What is needed
Where the word "none" shows up in the entries below, please copy the whole line.

[Records from a collection]
§ §
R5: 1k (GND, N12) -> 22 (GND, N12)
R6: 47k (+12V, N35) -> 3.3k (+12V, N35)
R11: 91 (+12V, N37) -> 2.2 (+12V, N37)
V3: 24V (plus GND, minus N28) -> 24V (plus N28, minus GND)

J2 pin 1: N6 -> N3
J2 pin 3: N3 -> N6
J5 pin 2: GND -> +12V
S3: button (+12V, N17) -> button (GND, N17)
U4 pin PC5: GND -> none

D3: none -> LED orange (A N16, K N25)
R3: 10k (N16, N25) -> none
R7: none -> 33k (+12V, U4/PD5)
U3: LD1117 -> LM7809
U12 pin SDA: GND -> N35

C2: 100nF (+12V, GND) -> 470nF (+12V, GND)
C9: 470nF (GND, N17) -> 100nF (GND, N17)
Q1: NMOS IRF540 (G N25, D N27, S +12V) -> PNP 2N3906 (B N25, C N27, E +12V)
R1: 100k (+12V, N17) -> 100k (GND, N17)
§ §
Solution for this problem
U4 pin PC5: GND -> none
D3: none -> LED orange (A N16, K N25)
R3: 10k (N16, N25) -> none
R7: none -> 33k (+12V, U4/PD5)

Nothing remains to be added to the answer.